* [RECORDS FOR THE EXERCISE]:
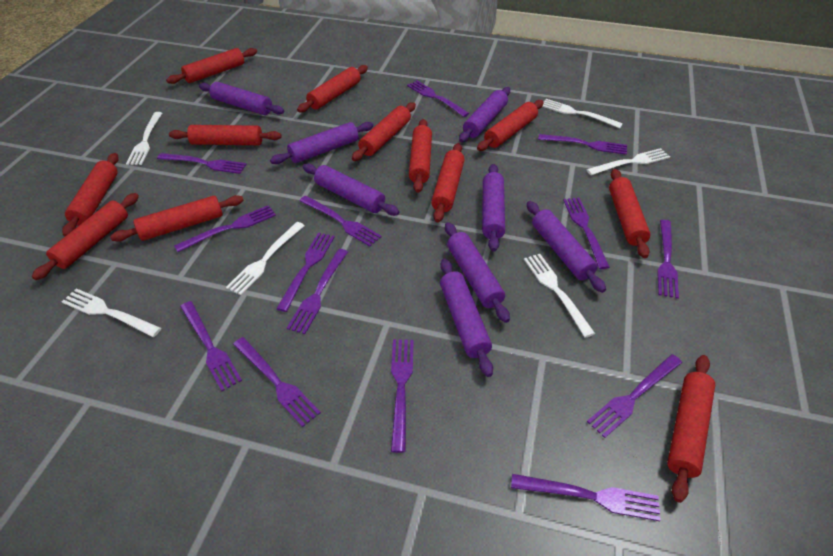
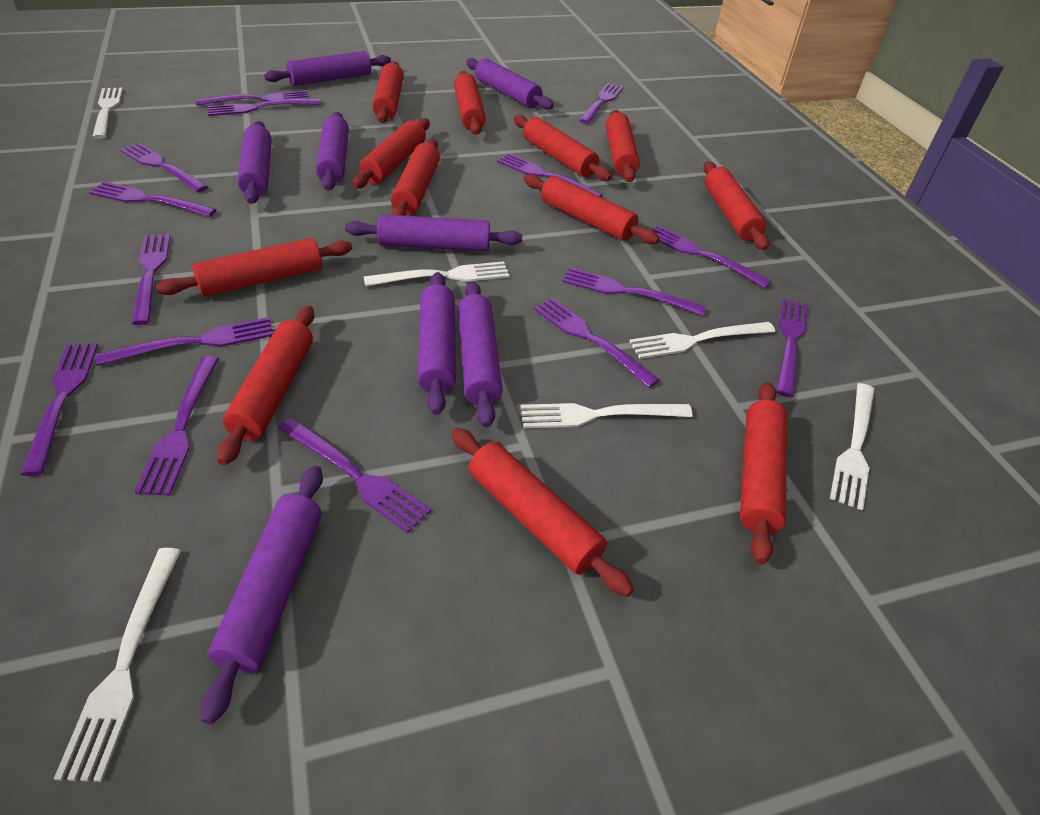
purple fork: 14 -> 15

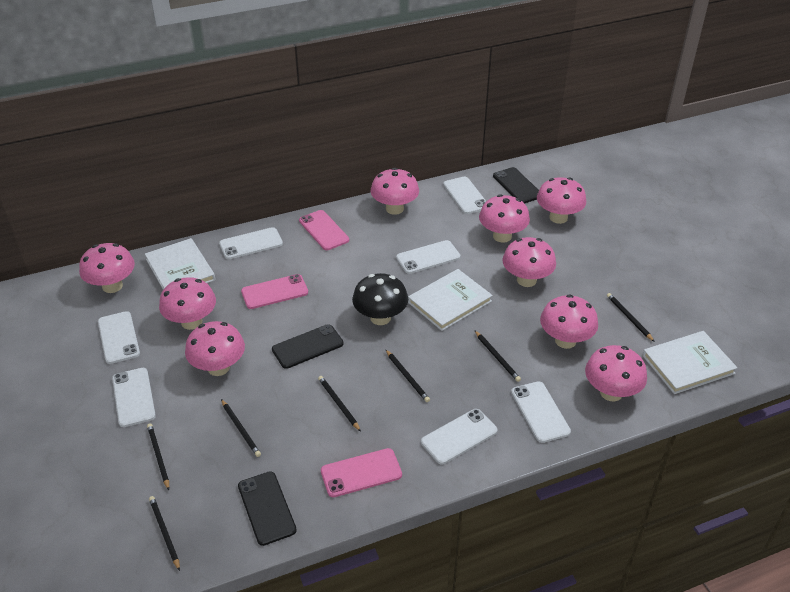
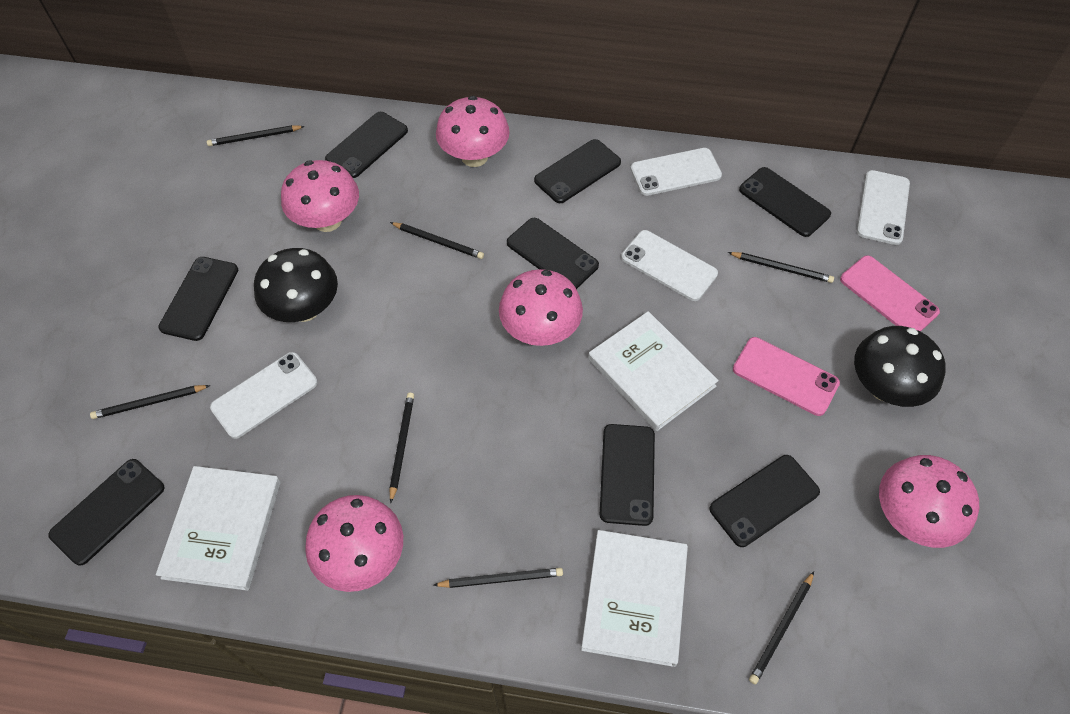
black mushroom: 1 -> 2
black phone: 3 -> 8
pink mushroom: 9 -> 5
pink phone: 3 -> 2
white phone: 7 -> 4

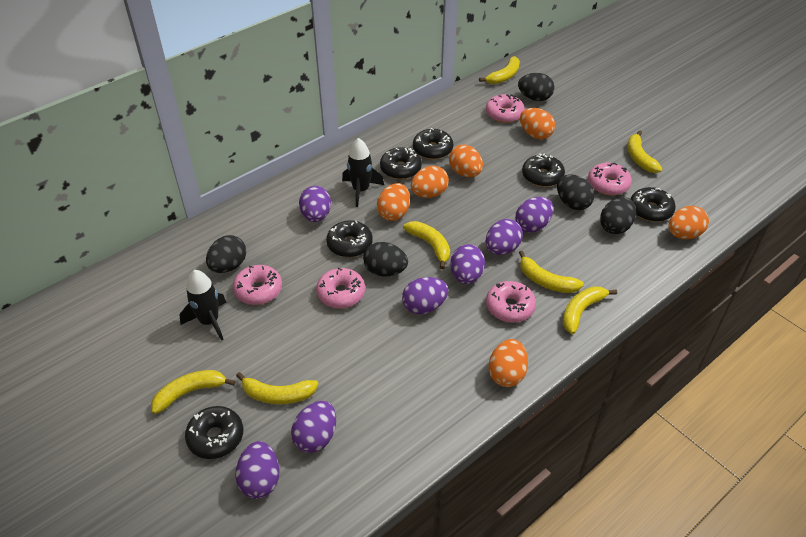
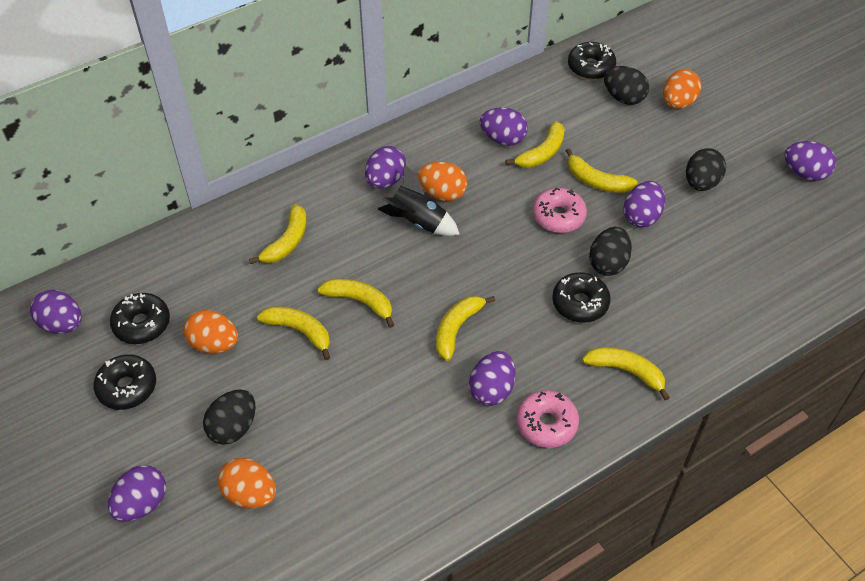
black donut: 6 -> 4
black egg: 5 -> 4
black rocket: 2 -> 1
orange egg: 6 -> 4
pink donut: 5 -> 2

* [WORK REQUEST]: Take from the entries every line that has the string "phone".

* [EXERCISE RESPONSE]:
black phone: 3 -> 8
pink phone: 3 -> 2
white phone: 7 -> 4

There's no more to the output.